Prompt. Apart from the images, output the data below exactly.

※

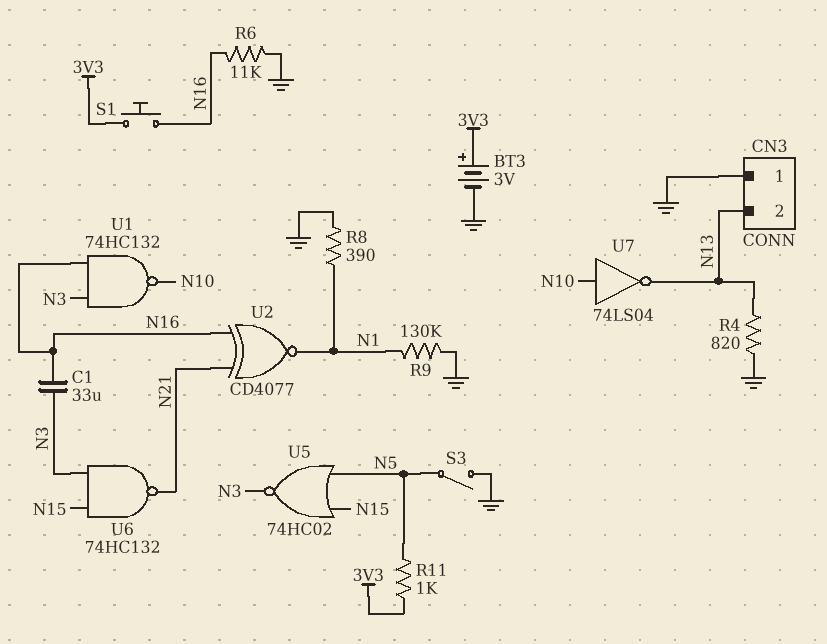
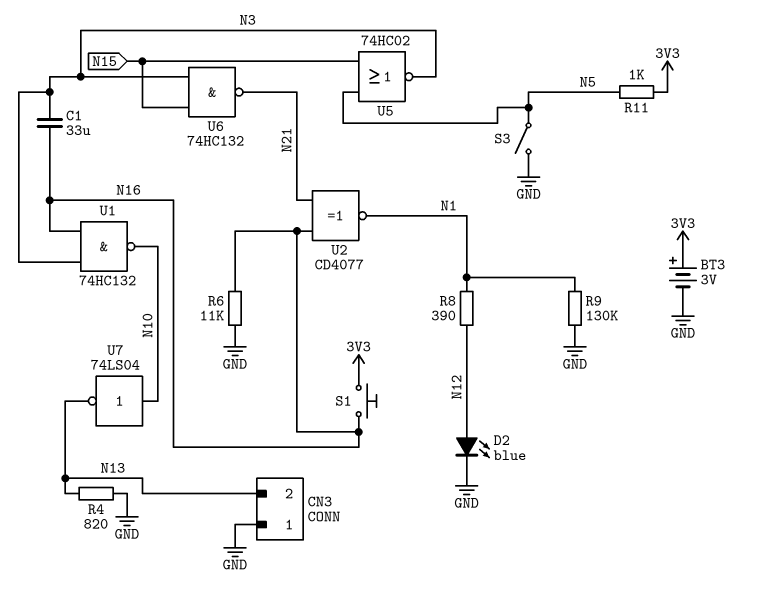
D2: none -> LED blue (A N12, K GND)
R8: 390 (GND, N1) -> 390 (N1, N12)

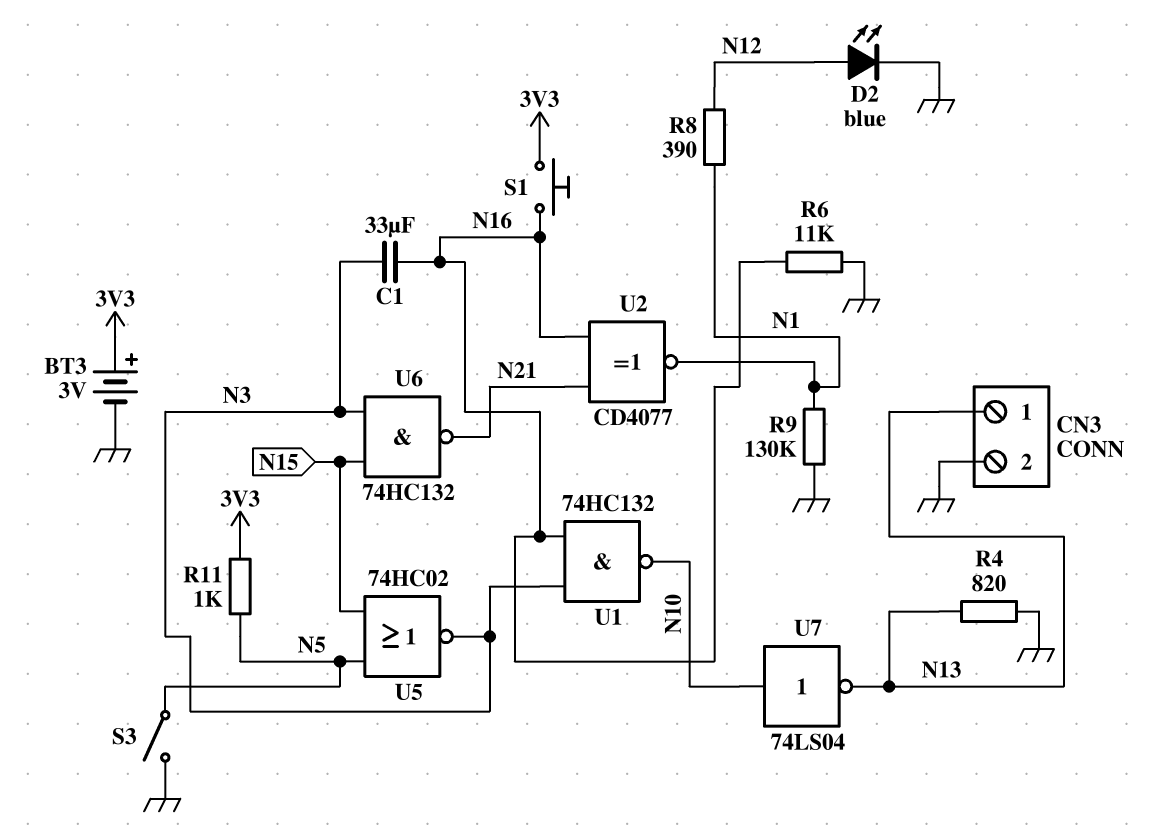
CN3 pin 1: GND -> N13
CN3 pin 2: N13 -> GND

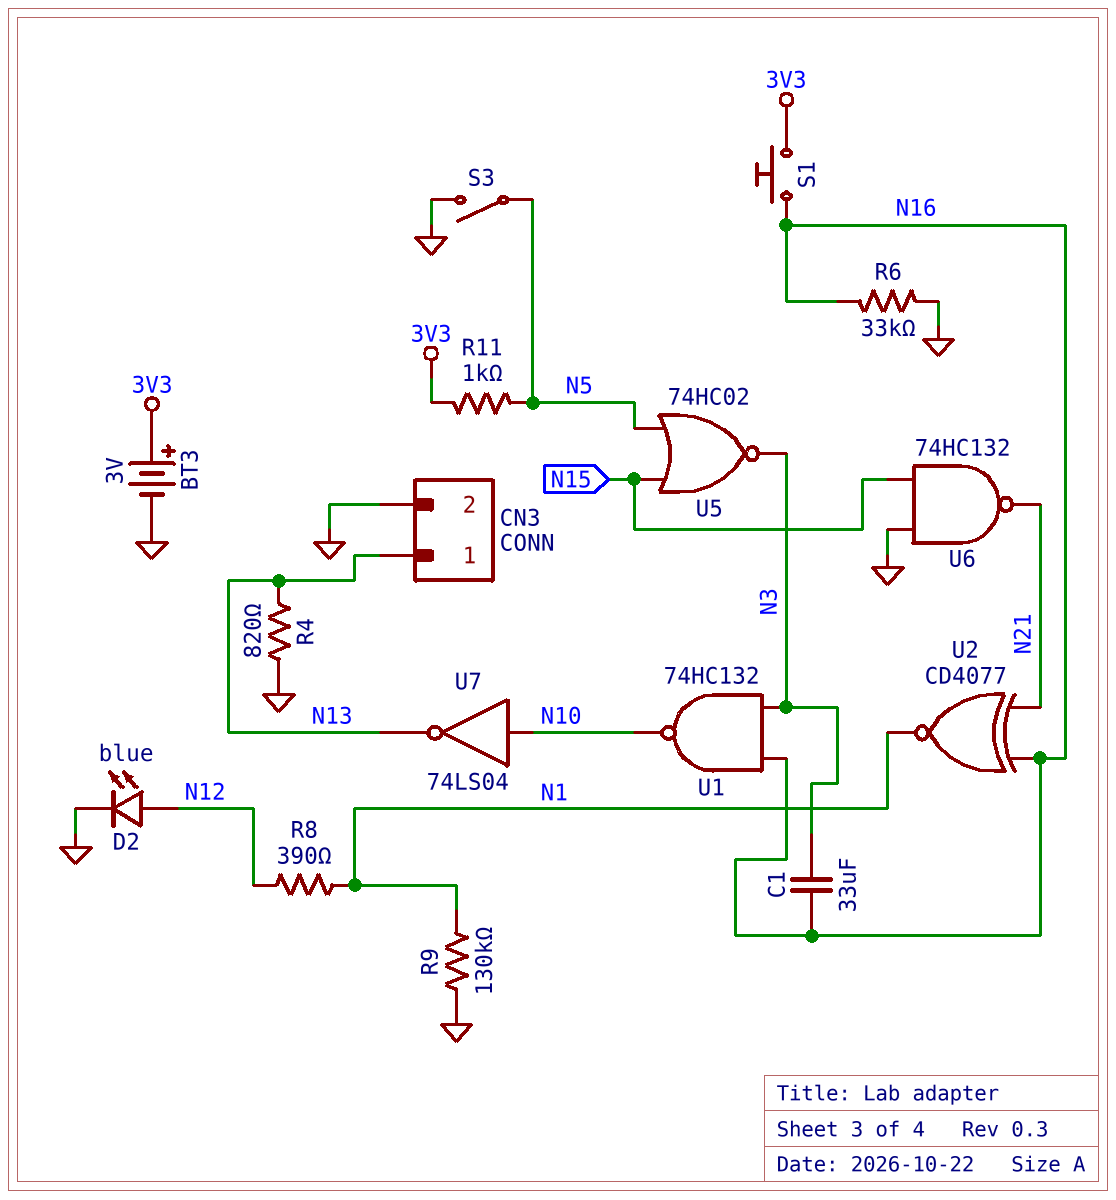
R6: 11k (GND, N16) -> 33k (GND, N16)
U6: NAND 74HC132 (in N3, in N15, out N21) -> NAND 74HC132 (in GND, in N15, out N21)

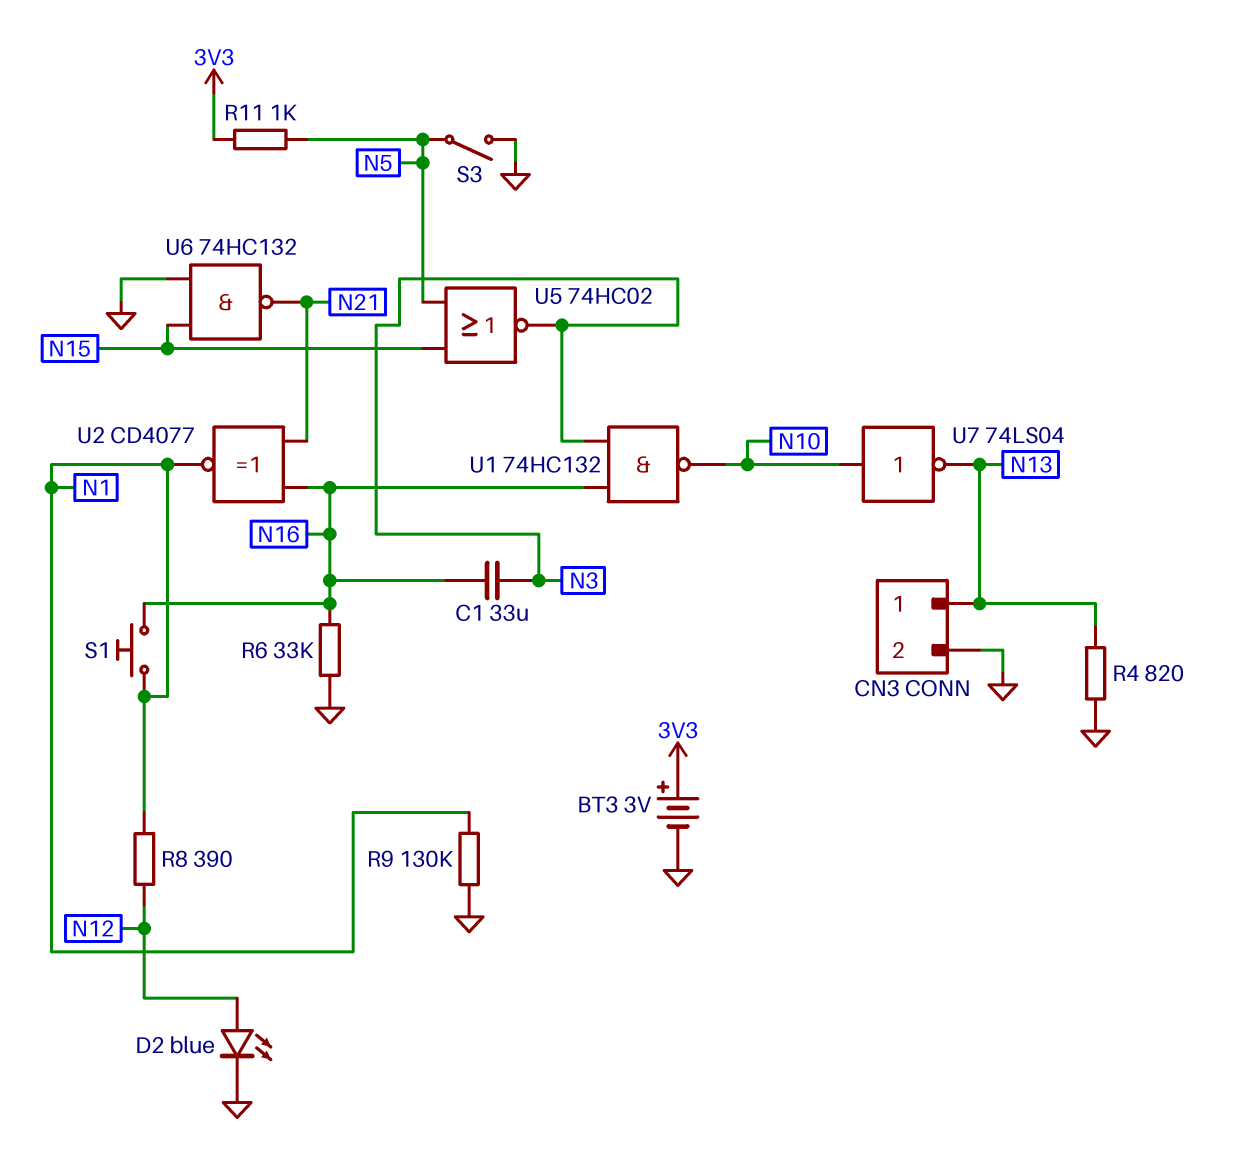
S1: button (3V3, N16) -> button (N1, N16)

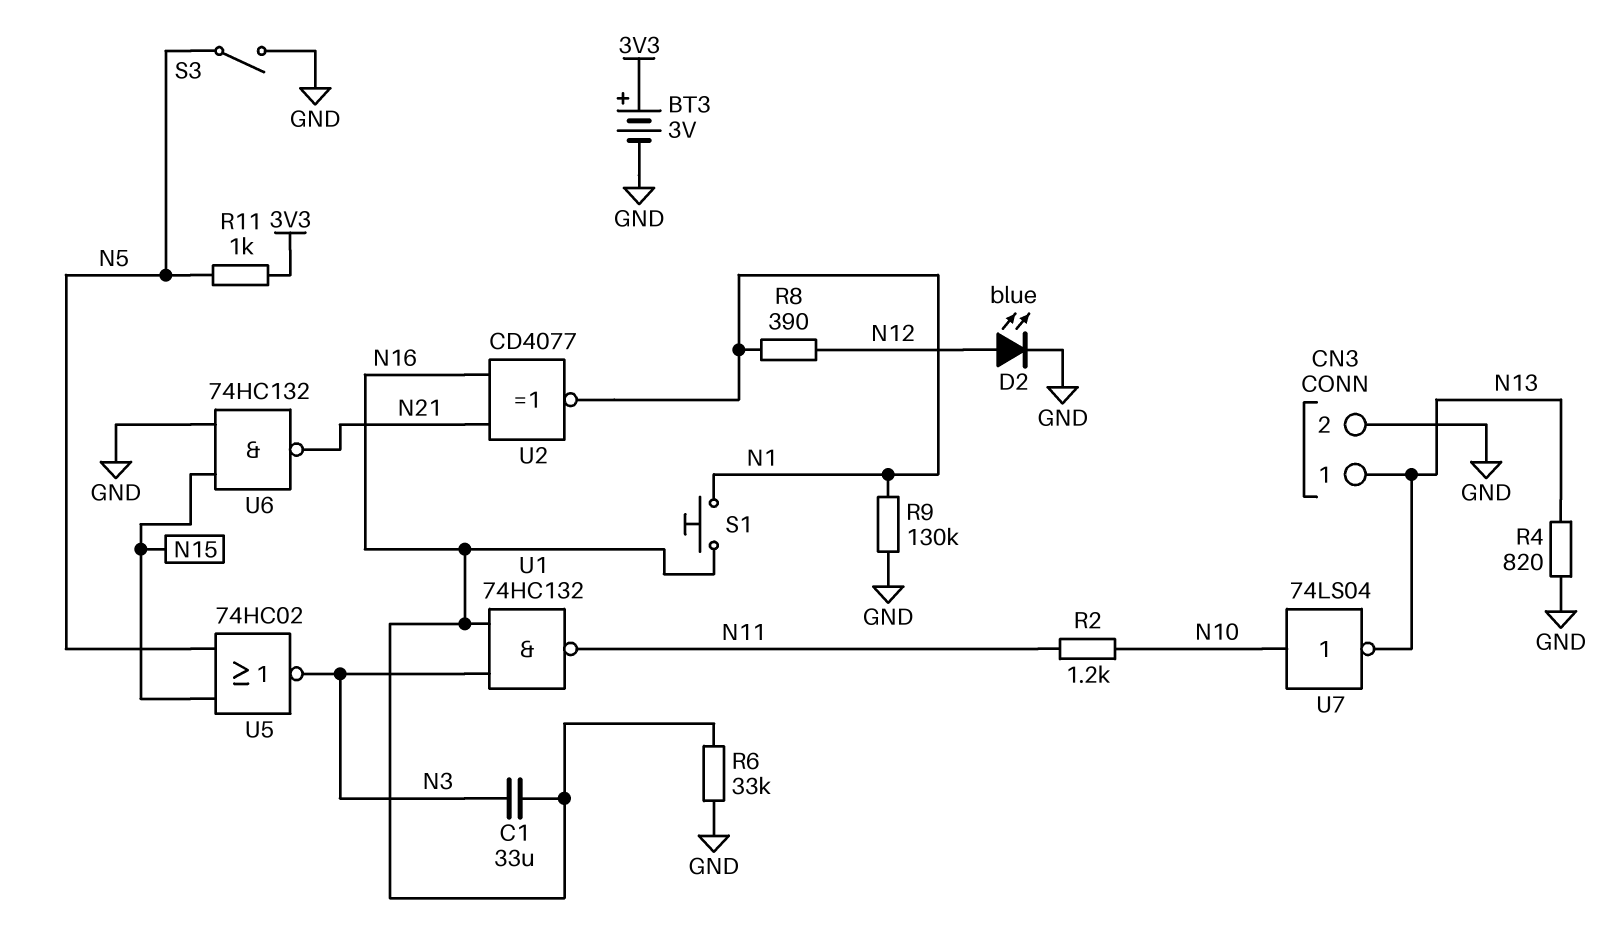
R2: none -> 1.2k (N10, N11)
U1: NAND 74HC132 (in N3, in N16, out N10) -> NAND 74HC132 (in N3, in N16, out N11)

※

Solution for this task.
D2: none -> LED blue (A N12, K GND)
R8: 390 (GND, N1) -> 390 (N1, N12)

CN3 pin 1: GND -> N13
CN3 pin 2: N13 -> GND

R6: 11k (GND, N16) -> 33k (GND, N16)
U6: NAND 74HC132 (in N3, in N15, out N21) -> NAND 74HC132 (in GND, in N15, out N21)

S1: button (3V3, N16) -> button (N1, N16)

R2: none -> 1.2k (N10, N11)
U1: NAND 74HC132 (in N3, in N16, out N10) -> NAND 74HC132 (in N3, in N16, out N11)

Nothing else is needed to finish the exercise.